(INSTRUCTIONS TO FOLLOW): Only the pictures are dropped. Restate each line below word for word.

(GIVEN DATA):

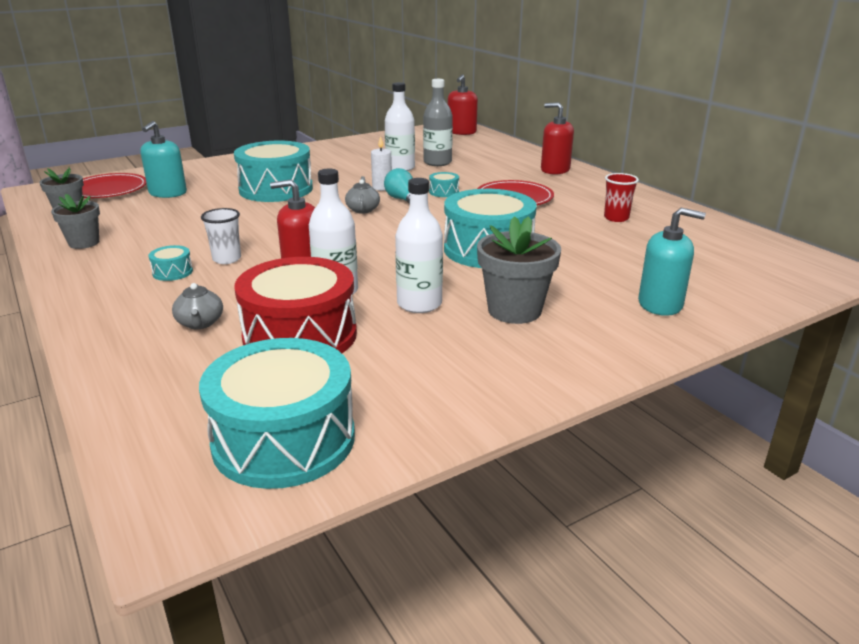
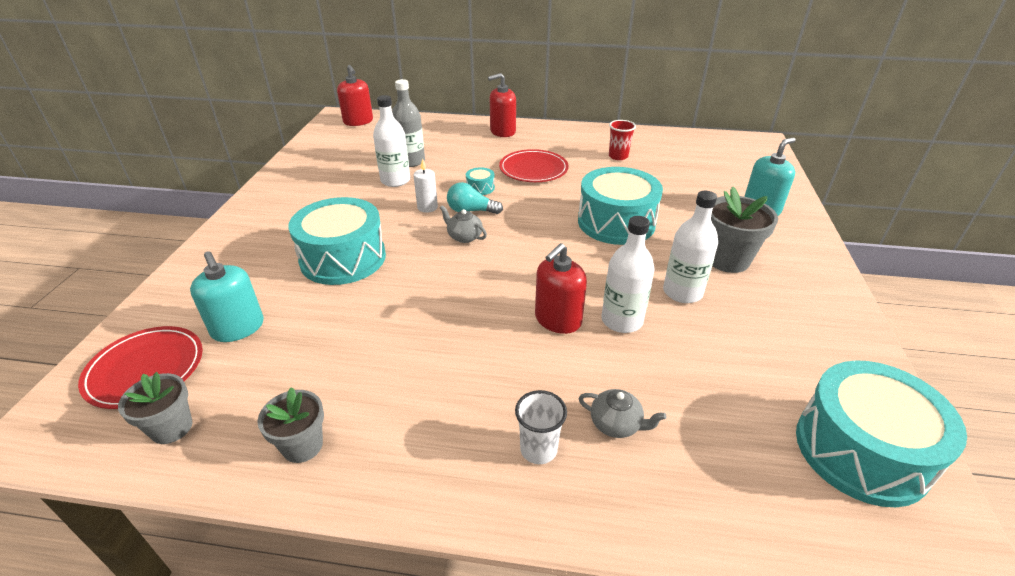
camera: 50 degrees left, 10 degrees up
turquoise drum [149,245,193,281] -> none
white cup [201,208,241,264] -> white cup moved to [515,390,567,464]
red drum [234,257,357,353] -> none

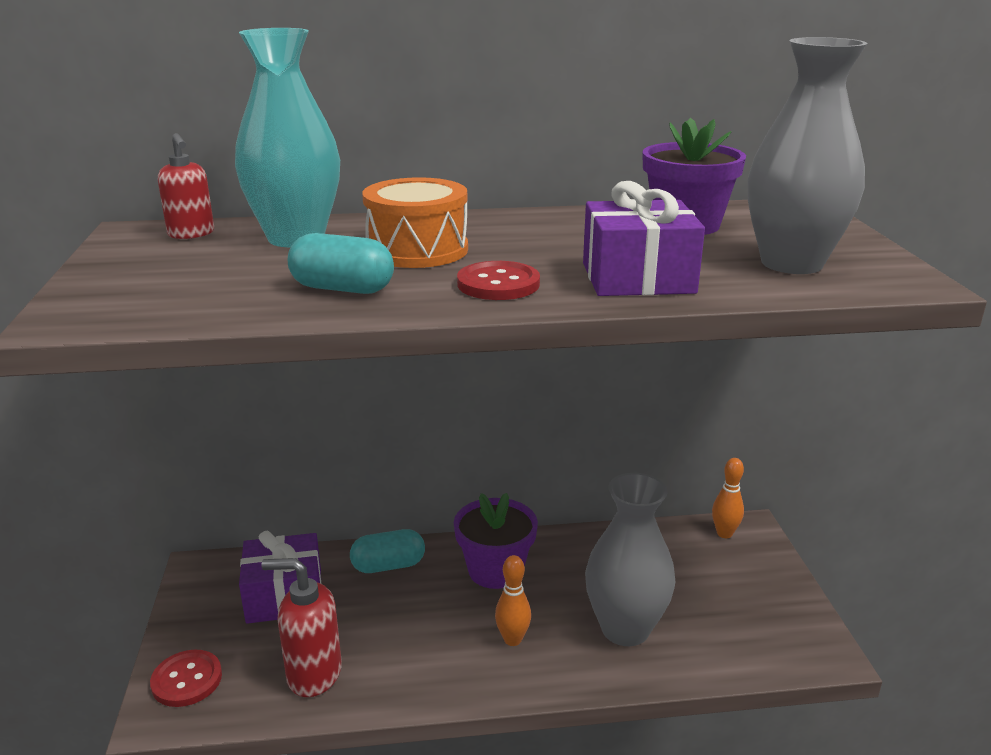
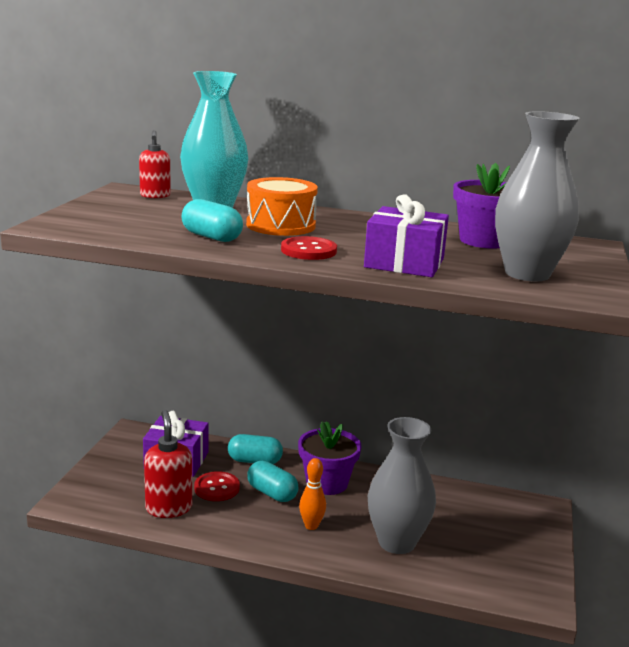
camera: 20 degrees right, 5 degrees down
red button [150,650,222,707] -> red button moved to [194,471,240,501]
red soap dispenser [262,558,342,697] -> red soap dispenser turned 45 degrees clockwise [144,410,192,518]
orange bowling pin [712,458,744,538] -> none
none -> turquoise capsule [247,461,299,502]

(OUTPUT FOR THIS TASK):
camera: 50 degrees left, 10 degrees up
turquoise drum [149,245,193,281] -> none
white cup [201,208,241,264] -> white cup moved to [515,390,567,464]
red drum [234,257,357,353] -> none

camera: 20 degrees right, 5 degrees down
red button [150,650,222,707] -> red button moved to [194,471,240,501]
red soap dispenser [262,558,342,697] -> red soap dispenser turned 45 degrees clockwise [144,410,192,518]
orange bowling pin [712,458,744,538] -> none
none -> turquoise capsule [247,461,299,502]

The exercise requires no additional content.